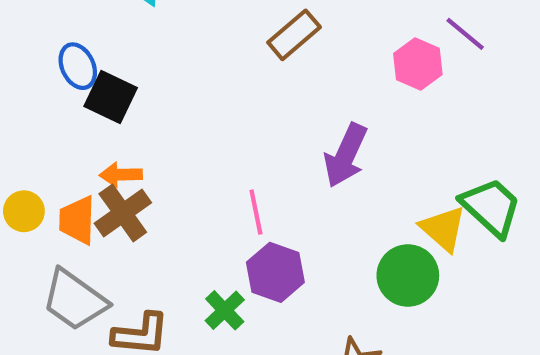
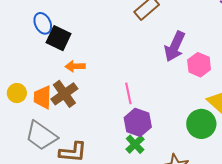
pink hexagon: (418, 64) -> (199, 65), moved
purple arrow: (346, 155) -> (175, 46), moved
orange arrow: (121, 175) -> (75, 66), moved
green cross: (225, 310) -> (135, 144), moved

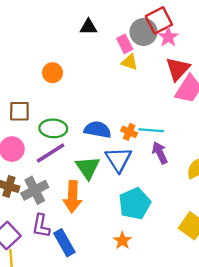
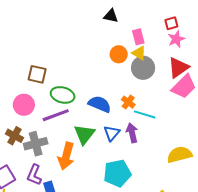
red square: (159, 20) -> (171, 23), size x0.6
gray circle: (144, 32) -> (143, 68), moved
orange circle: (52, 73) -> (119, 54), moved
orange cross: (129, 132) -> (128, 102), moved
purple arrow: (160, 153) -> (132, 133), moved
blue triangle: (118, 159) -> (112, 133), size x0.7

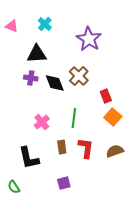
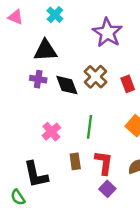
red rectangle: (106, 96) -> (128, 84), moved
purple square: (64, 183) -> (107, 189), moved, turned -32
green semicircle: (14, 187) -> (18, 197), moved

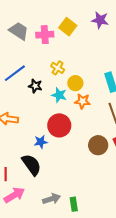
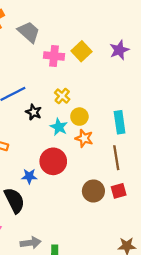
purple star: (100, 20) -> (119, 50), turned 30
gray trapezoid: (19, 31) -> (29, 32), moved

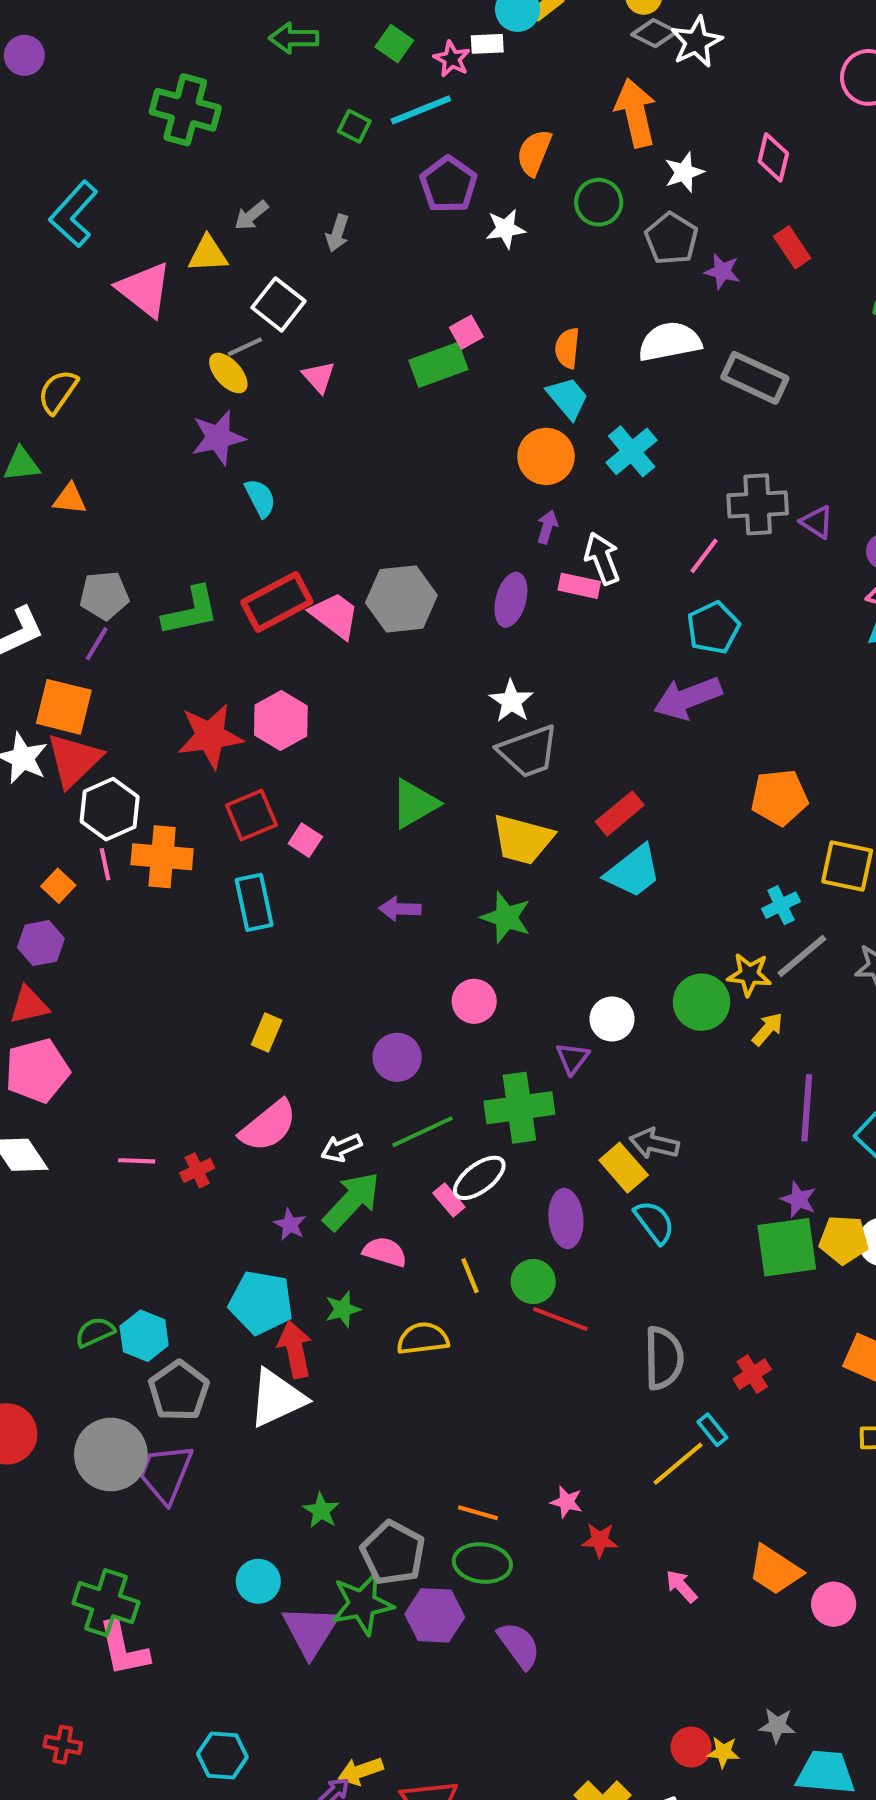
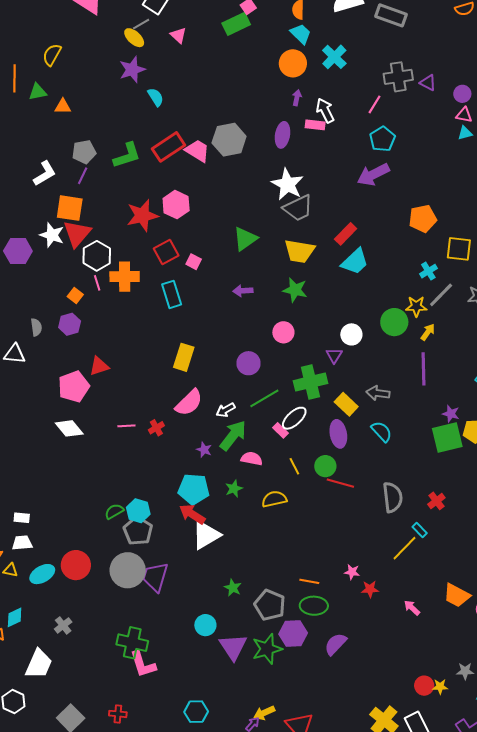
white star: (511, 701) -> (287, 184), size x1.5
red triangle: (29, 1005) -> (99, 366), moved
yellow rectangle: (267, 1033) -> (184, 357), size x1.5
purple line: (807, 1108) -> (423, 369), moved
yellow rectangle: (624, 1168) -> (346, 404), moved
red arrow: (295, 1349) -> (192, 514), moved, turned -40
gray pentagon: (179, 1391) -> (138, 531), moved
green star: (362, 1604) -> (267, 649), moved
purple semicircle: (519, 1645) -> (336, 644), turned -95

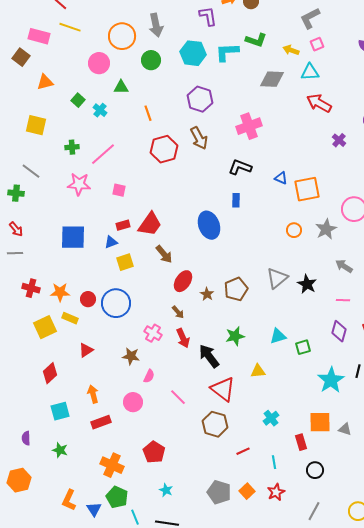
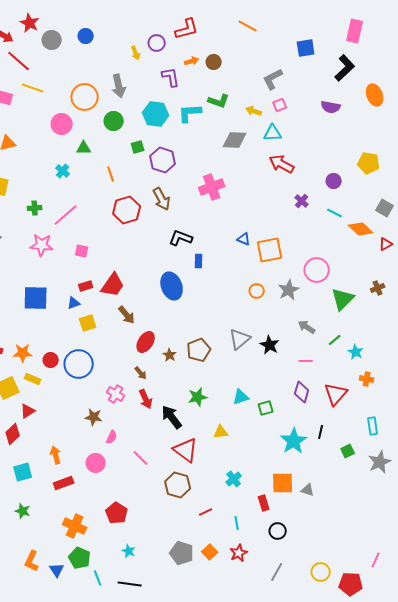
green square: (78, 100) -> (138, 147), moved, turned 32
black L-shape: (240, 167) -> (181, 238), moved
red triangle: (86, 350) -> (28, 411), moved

============

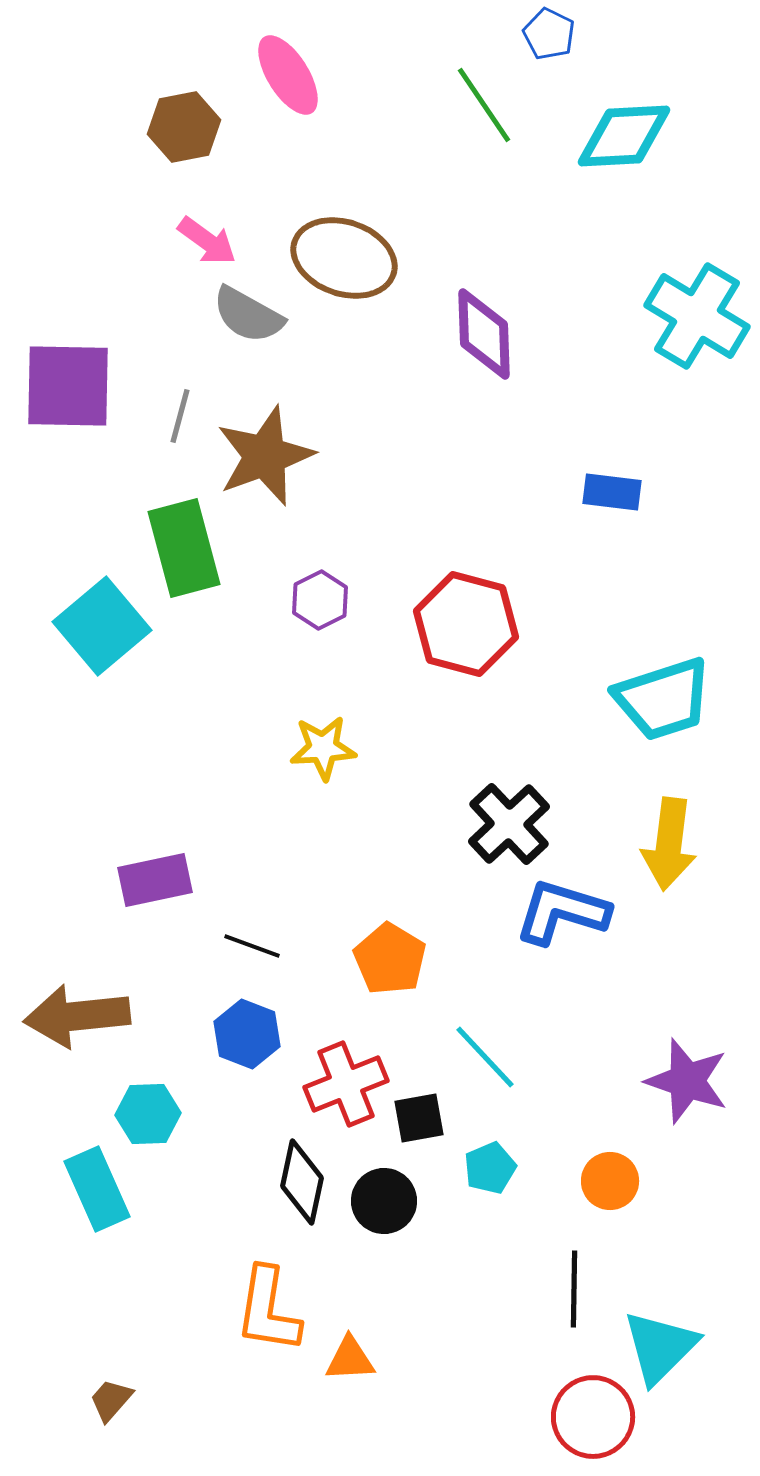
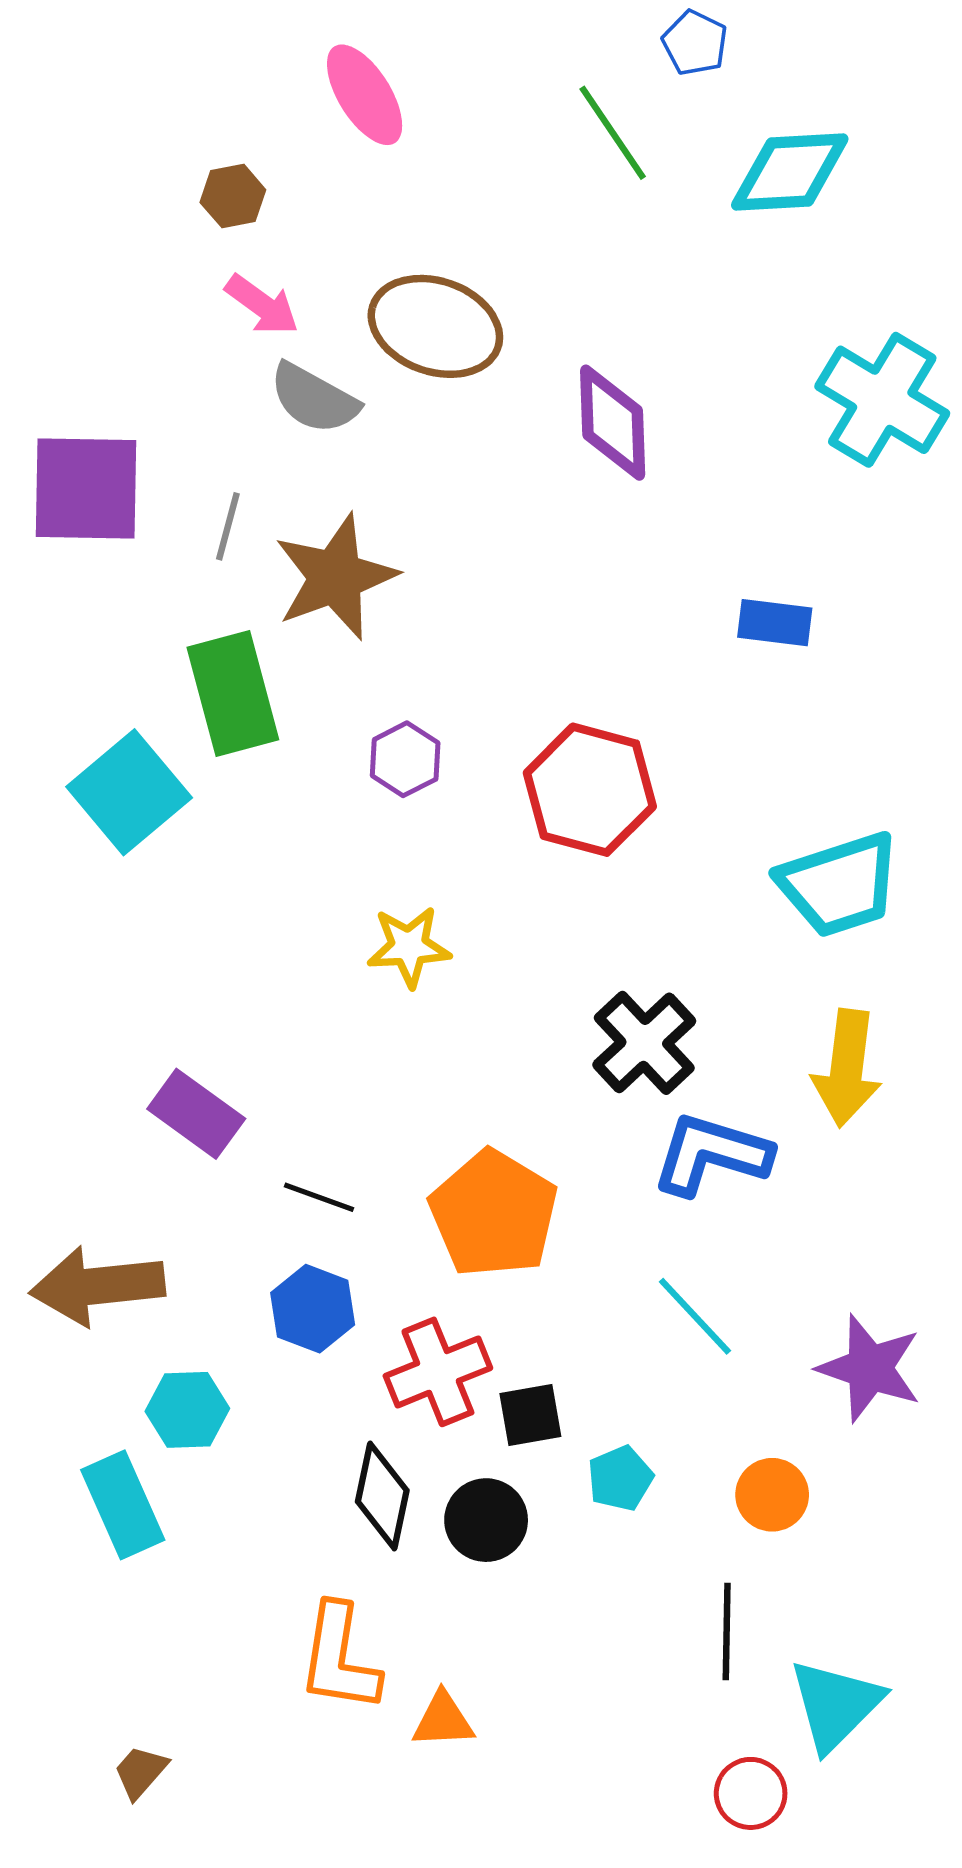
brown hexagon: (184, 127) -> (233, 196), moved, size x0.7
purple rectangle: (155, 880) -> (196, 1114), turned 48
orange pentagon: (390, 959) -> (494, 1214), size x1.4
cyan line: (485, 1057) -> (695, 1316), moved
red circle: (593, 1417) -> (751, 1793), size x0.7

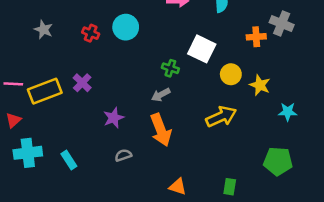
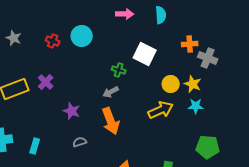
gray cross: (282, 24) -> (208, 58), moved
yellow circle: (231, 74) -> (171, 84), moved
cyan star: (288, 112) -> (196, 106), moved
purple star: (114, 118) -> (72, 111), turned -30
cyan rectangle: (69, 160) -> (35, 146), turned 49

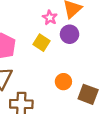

============

> **Work item**
Read through the entries and copy every line that includes "purple".

> **Exercise answer**
purple arrow: (346, 155) -> (175, 46), moved
purple arrow: (160, 153) -> (132, 133), moved
purple square: (64, 183) -> (107, 189), moved, turned -32
purple star: (100, 20) -> (119, 50), turned 30
purple line: (807, 1108) -> (423, 369), moved
purple semicircle: (519, 1645) -> (336, 644), turned -95
purple rectangle: (155, 880) -> (196, 1114), turned 48
purple star: (114, 118) -> (72, 111), turned -30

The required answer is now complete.